Images are to be omitted, and the rest of the records reproduced exactly.

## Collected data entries
○ ○ ○
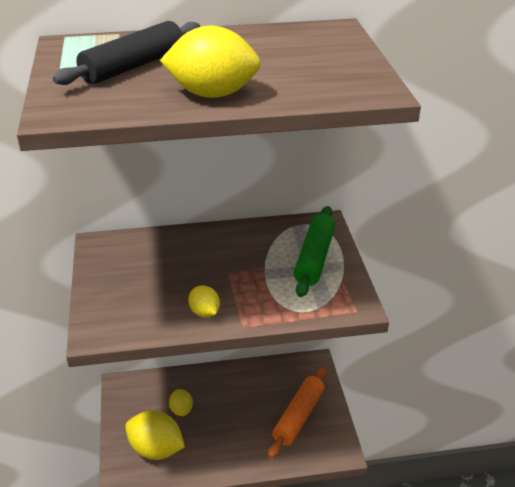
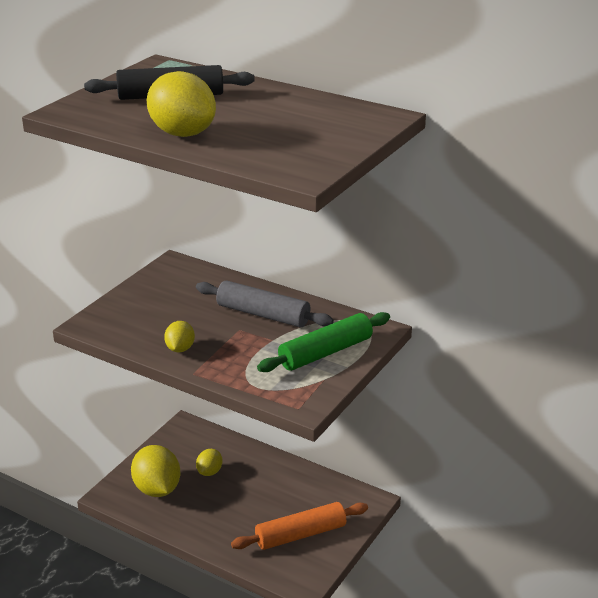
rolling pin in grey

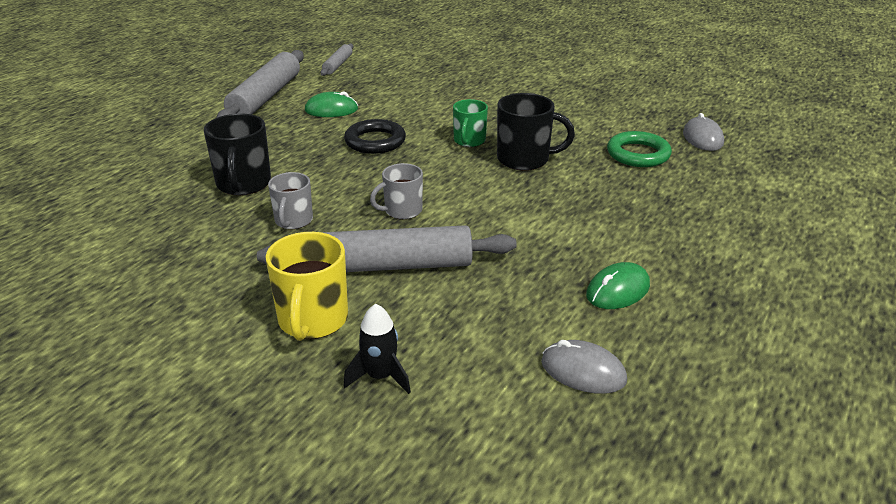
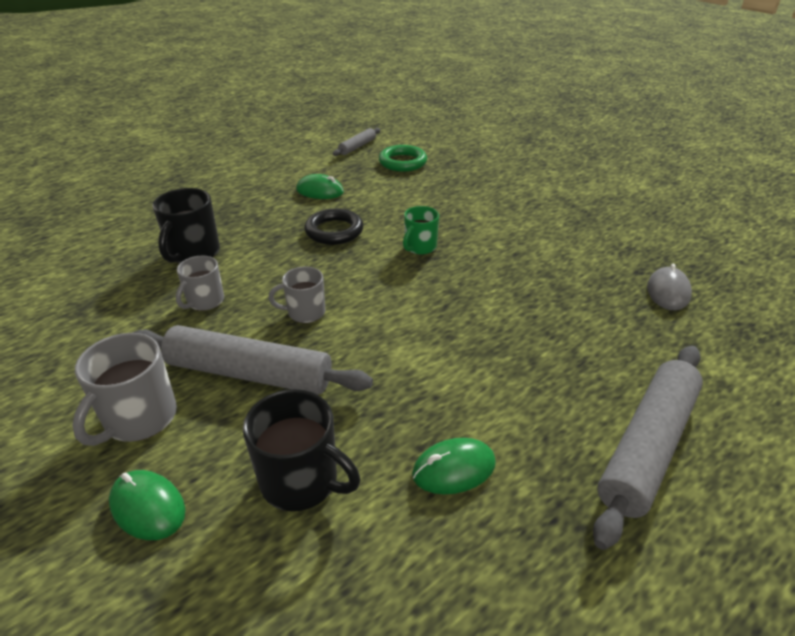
rolling pin in grey (3rd from left)
mug in black (2nd from left)
ring in green
mug in grey (1st from left)
mouse in green (1st from left)
mouse in grey (1st from left in the first image)

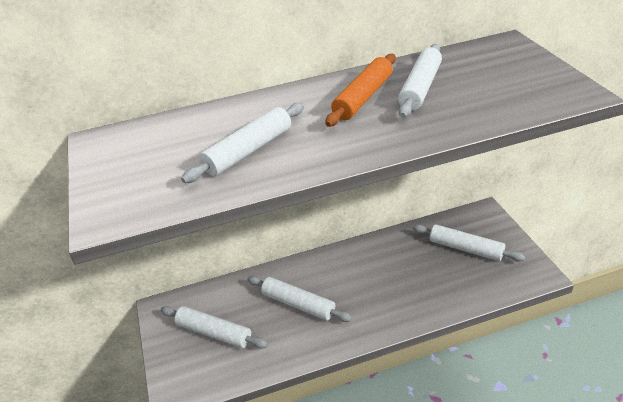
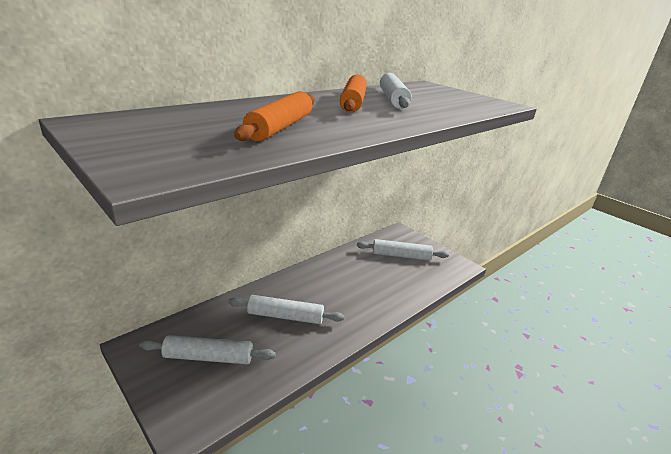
rolling pin in orange (1st from left)

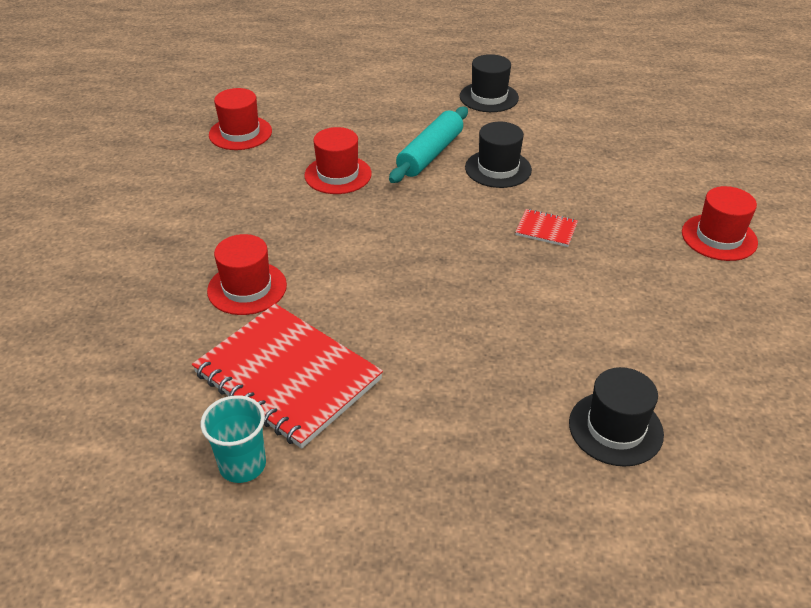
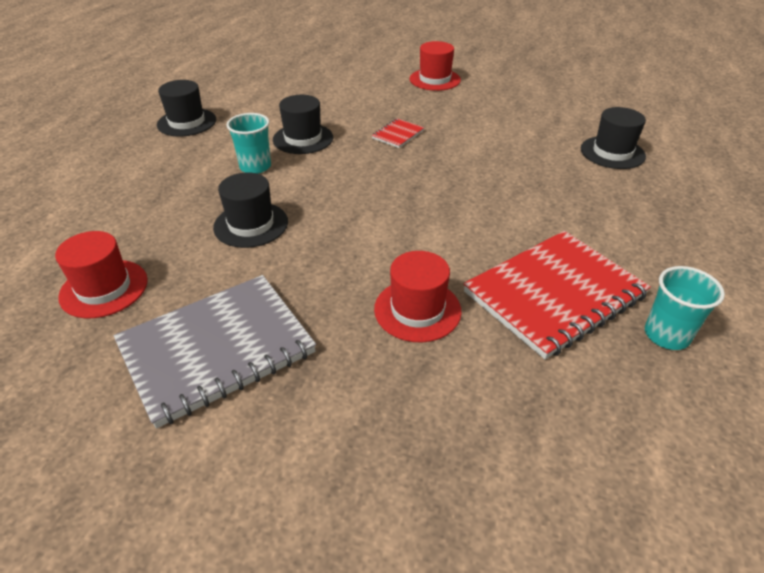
cup in turquoise (1st from left)
hat in black (2nd from left)
notebook in grey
○ ○ ○
## ANSWER SPACE
rolling pin in grey

rolling pin in grey (3rd from left)
mug in black (2nd from left)
ring in green
mug in grey (1st from left)
mouse in green (1st from left)
mouse in grey (1st from left in the first image)

rolling pin in orange (1st from left)

cup in turquoise (1st from left)
hat in black (2nd from left)
notebook in grey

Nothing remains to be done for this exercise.